* **About this exercise**: An exact copy of the entries, with every picture omitted, is what is needed here.

* **Data extract**:
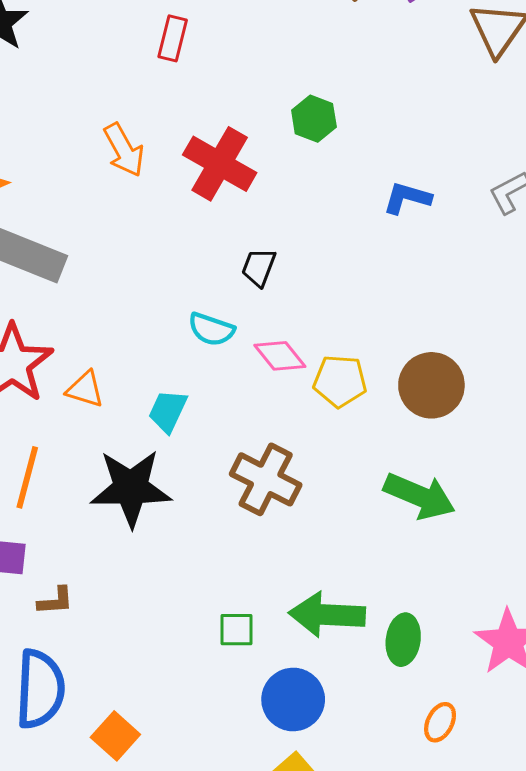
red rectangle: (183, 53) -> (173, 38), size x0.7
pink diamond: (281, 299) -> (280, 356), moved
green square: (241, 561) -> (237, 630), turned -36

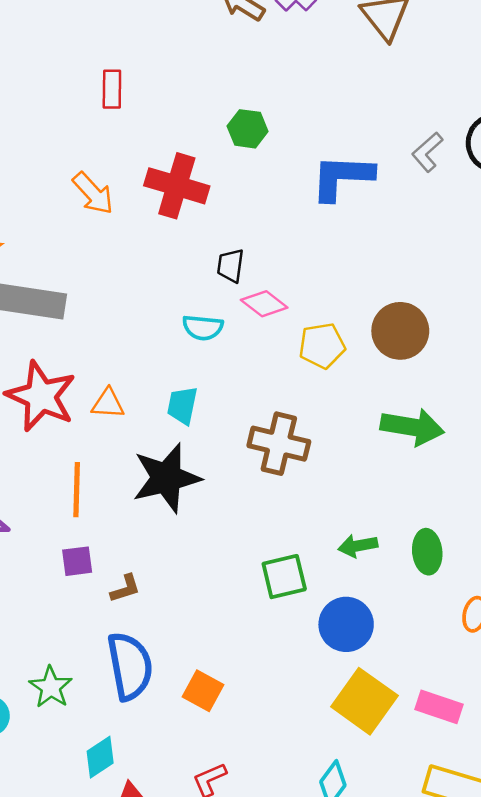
blue L-shape: (407, 198) -> (342, 177), size x1.6
pink diamond: (280, 356) -> (264, 304), moved
green arrow: (327, 615) -> (358, 546), size x0.6
green square: (237, 630) -> (284, 577), size x1.4

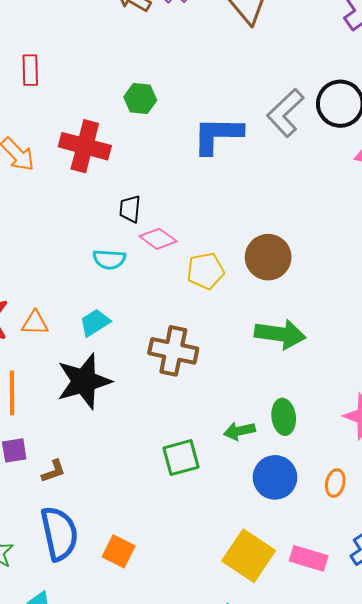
gray L-shape: (427, 152) -> (285, 113), size x1.5
cyan trapezoid: (182, 405) -> (95, 323), turned 48
green ellipse: (427, 552) -> (284, 417), moved
blue circle: (346, 624) -> (275, 477), moved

* **Completed exercise**:
red rectangle: (183, 53) -> (173, 38), size x0.7
pink diamond: (281, 299) -> (280, 356), moved
green square: (241, 561) -> (237, 630), turned -36

blue L-shape: (407, 198) -> (342, 177), size x1.6
pink diamond: (280, 356) -> (264, 304), moved
green arrow: (327, 615) -> (358, 546), size x0.6
green square: (237, 630) -> (284, 577), size x1.4

gray L-shape: (427, 152) -> (285, 113), size x1.5
cyan trapezoid: (182, 405) -> (95, 323), turned 48
green ellipse: (427, 552) -> (284, 417), moved
blue circle: (346, 624) -> (275, 477), moved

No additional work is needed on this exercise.